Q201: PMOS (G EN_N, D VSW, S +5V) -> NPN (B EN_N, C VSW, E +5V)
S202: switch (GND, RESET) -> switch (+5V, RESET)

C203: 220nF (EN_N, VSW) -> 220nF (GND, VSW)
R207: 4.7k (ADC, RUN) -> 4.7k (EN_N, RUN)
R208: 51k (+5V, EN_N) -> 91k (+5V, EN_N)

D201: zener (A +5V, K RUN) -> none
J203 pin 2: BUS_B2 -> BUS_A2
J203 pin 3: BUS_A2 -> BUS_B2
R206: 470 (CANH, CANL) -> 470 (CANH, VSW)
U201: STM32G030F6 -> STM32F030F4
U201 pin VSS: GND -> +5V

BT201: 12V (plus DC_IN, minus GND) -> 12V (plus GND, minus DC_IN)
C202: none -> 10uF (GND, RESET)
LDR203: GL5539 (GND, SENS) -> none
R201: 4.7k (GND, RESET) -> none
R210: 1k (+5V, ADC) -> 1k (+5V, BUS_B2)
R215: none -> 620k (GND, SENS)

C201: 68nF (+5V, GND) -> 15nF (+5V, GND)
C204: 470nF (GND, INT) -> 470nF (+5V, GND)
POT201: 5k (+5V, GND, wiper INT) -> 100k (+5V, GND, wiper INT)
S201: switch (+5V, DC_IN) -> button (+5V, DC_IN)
========================================================================
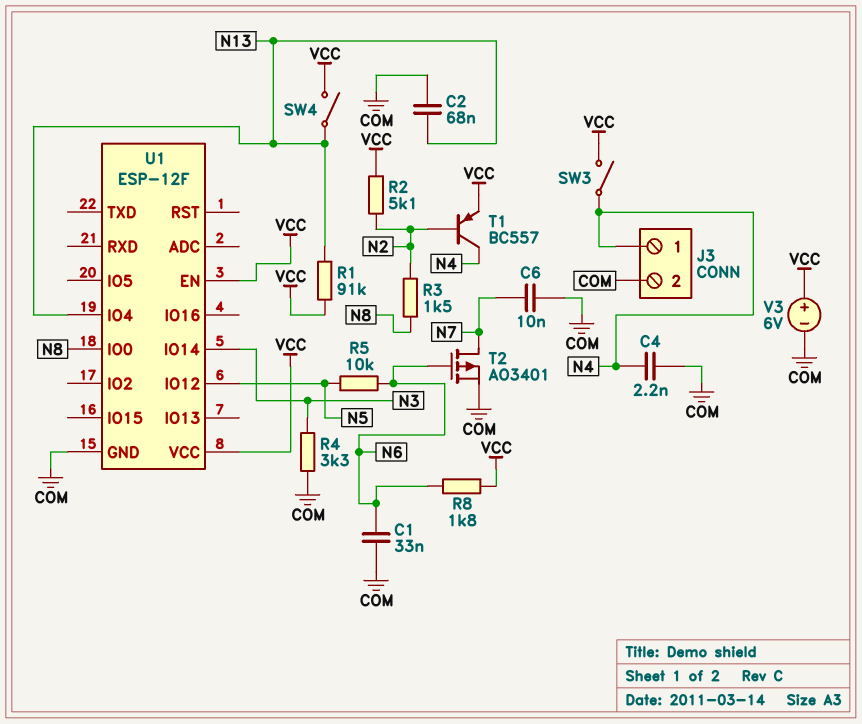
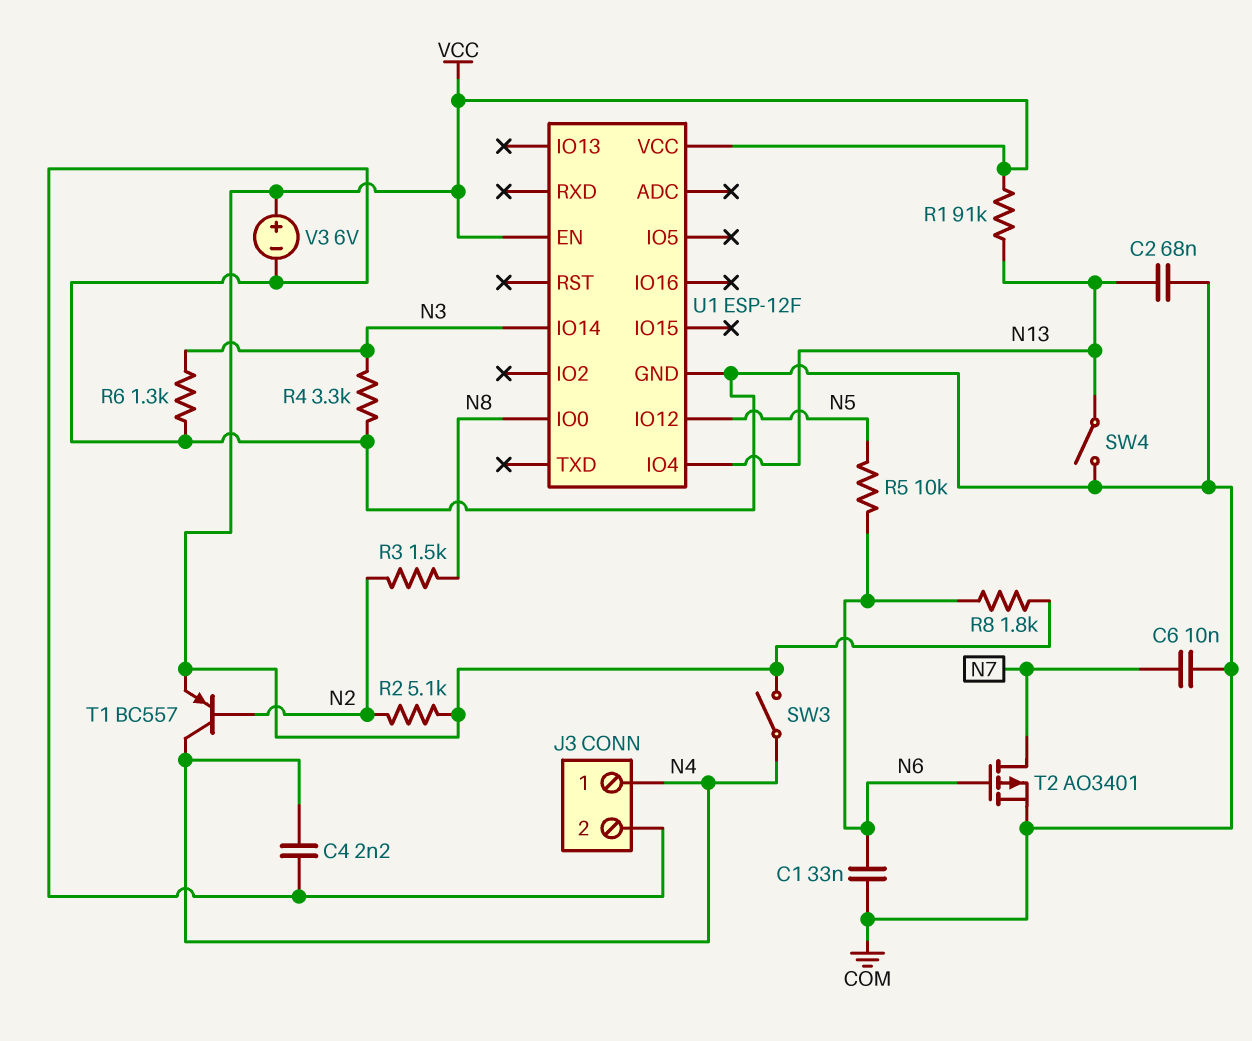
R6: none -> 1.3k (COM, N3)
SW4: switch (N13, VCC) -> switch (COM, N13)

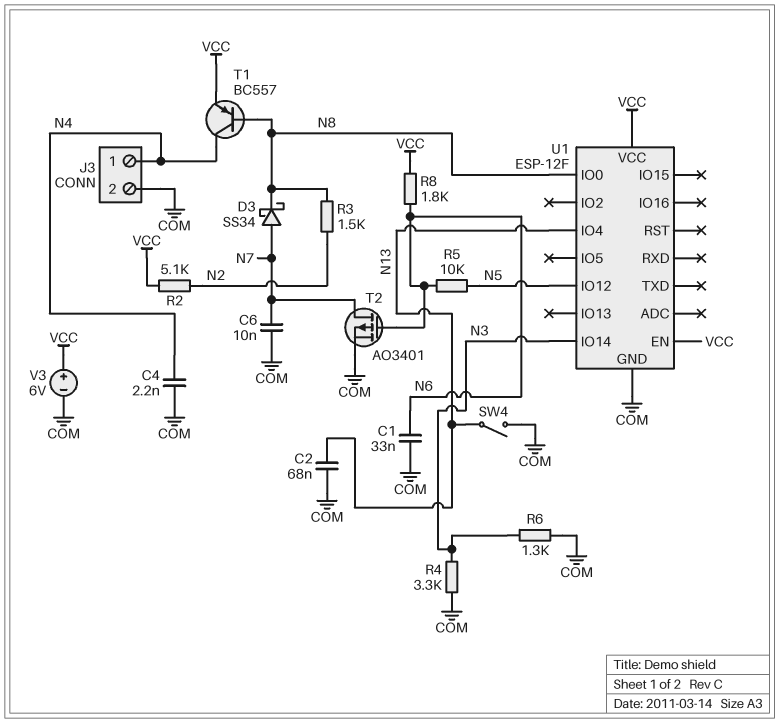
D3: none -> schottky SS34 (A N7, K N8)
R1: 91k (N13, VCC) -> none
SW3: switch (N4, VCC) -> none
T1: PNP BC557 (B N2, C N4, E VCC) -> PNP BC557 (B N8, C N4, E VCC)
========================================================================
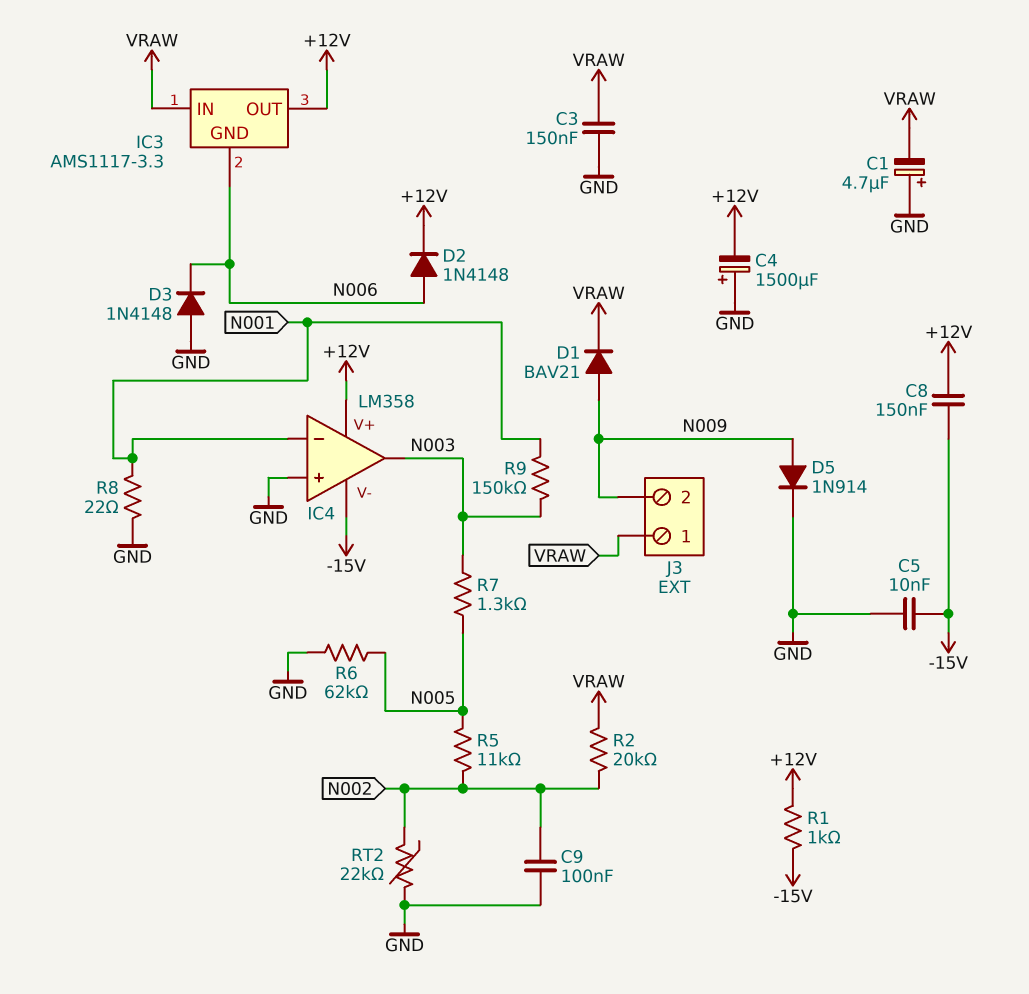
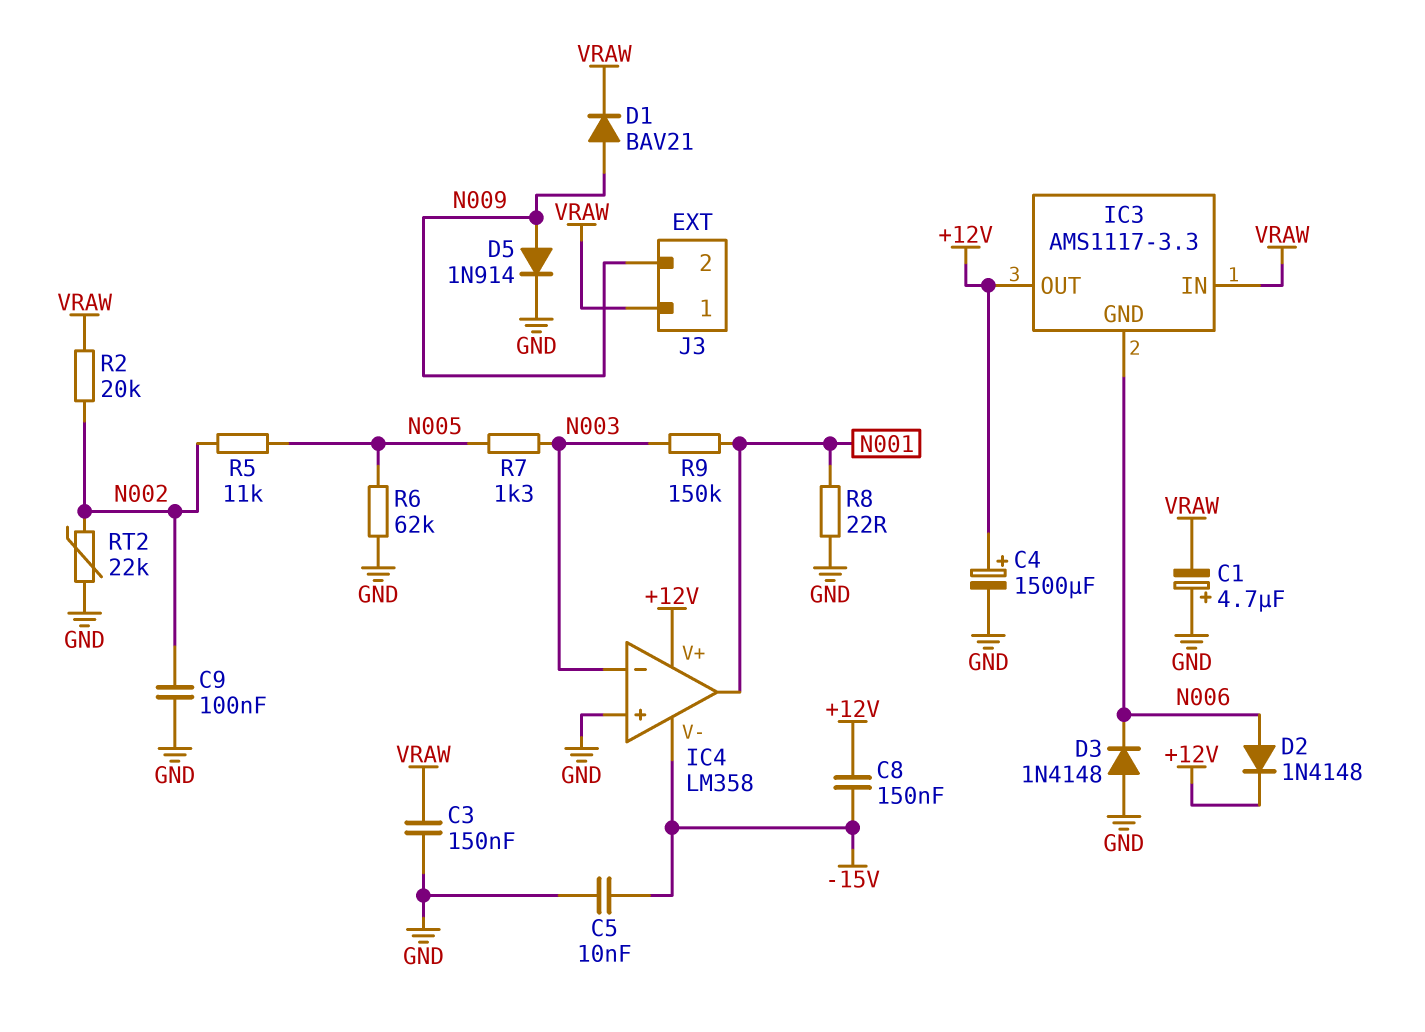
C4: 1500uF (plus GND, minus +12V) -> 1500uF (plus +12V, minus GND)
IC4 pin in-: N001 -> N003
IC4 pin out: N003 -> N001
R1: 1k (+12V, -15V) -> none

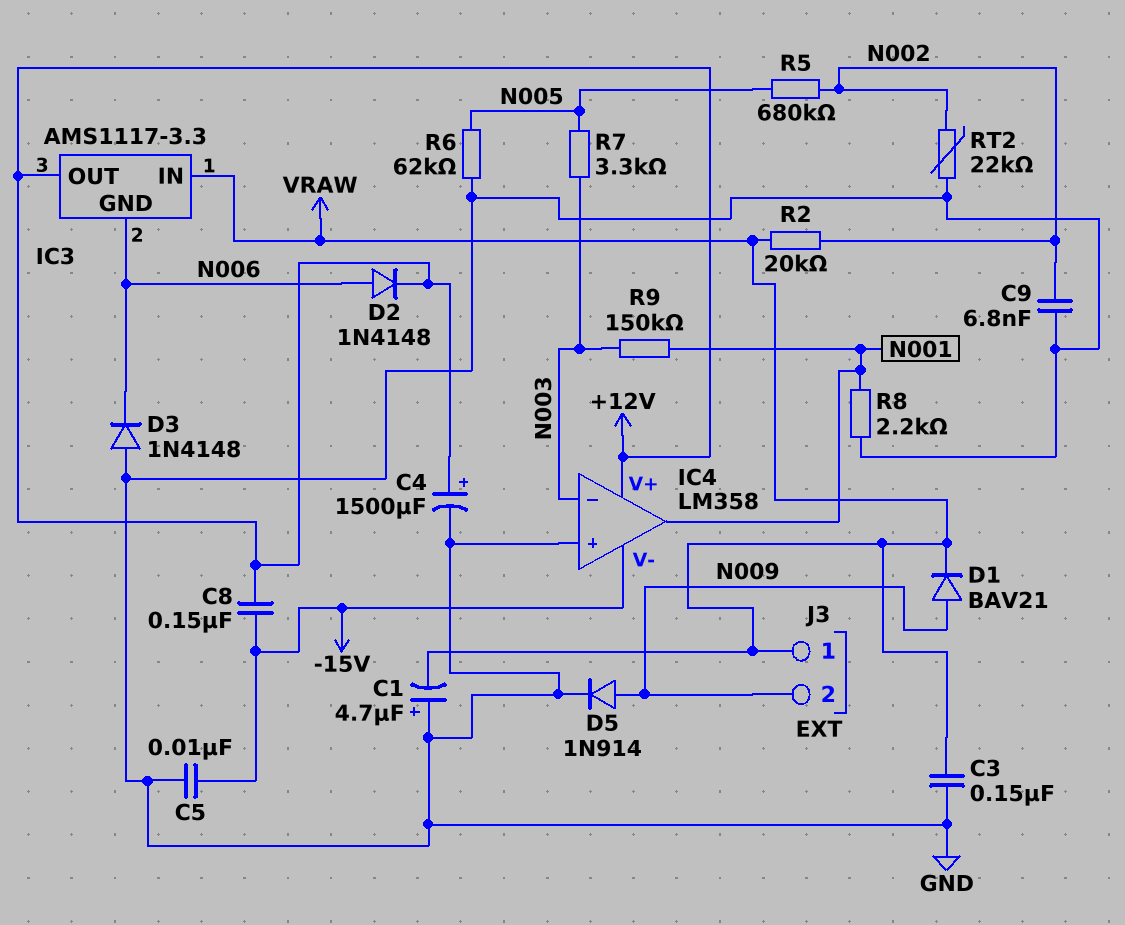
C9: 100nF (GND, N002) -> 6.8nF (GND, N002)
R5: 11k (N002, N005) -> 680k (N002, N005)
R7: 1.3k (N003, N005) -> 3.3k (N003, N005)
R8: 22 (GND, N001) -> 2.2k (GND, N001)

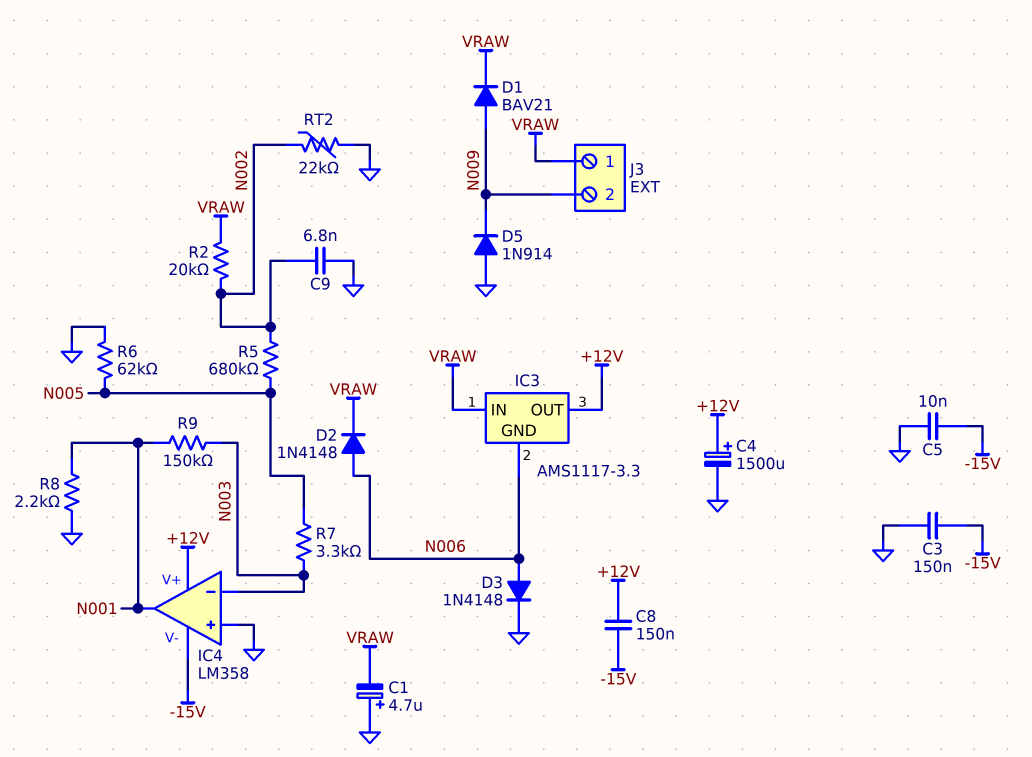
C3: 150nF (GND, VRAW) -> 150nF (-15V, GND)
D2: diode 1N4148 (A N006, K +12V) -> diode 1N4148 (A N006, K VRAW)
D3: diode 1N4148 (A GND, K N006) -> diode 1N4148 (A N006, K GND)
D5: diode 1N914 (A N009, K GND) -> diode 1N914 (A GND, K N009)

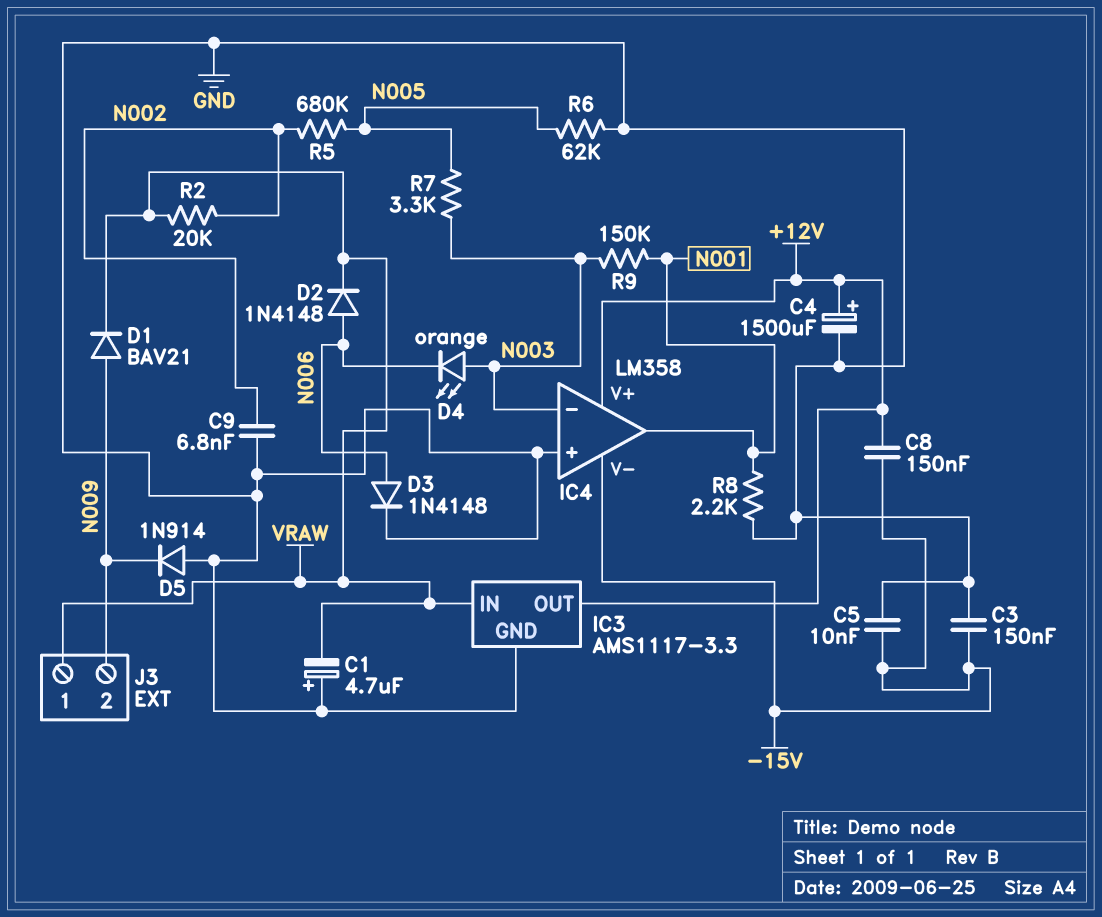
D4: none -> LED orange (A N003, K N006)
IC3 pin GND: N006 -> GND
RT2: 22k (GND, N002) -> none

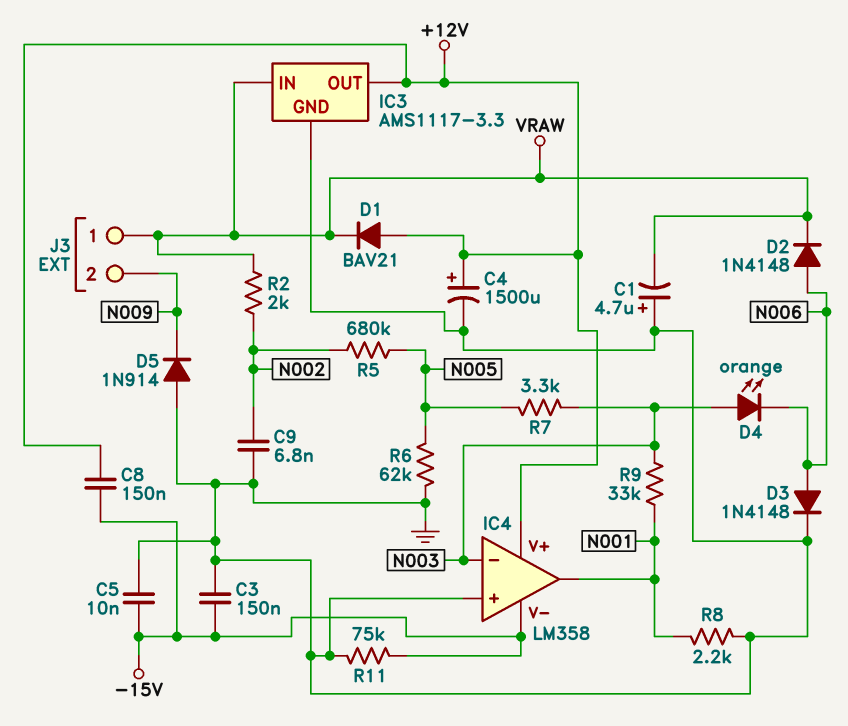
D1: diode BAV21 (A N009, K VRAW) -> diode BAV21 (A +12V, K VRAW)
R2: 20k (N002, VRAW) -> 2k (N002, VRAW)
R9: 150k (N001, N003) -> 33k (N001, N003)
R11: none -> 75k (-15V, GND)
========================================================================
WORK REQUIRED
Restate word for word the lines of the data above, starting at the line containing "Q201: PMOS (G" and ending at the line containing "J203 pin 3: BUS_A2 -> BUS_B2", both included, and nothing more.

YOUR SOLUTION
Q201: PMOS (G EN_N, D VSW, S +5V) -> NPN (B EN_N, C VSW, E +5V)
S202: switch (GND, RESET) -> switch (+5V, RESET)

C203: 220nF (EN_N, VSW) -> 220nF (GND, VSW)
R207: 4.7k (ADC, RUN) -> 4.7k (EN_N, RUN)
R208: 51k (+5V, EN_N) -> 91k (+5V, EN_N)

D201: zener (A +5V, K RUN) -> none
J203 pin 2: BUS_B2 -> BUS_A2
J203 pin 3: BUS_A2 -> BUS_B2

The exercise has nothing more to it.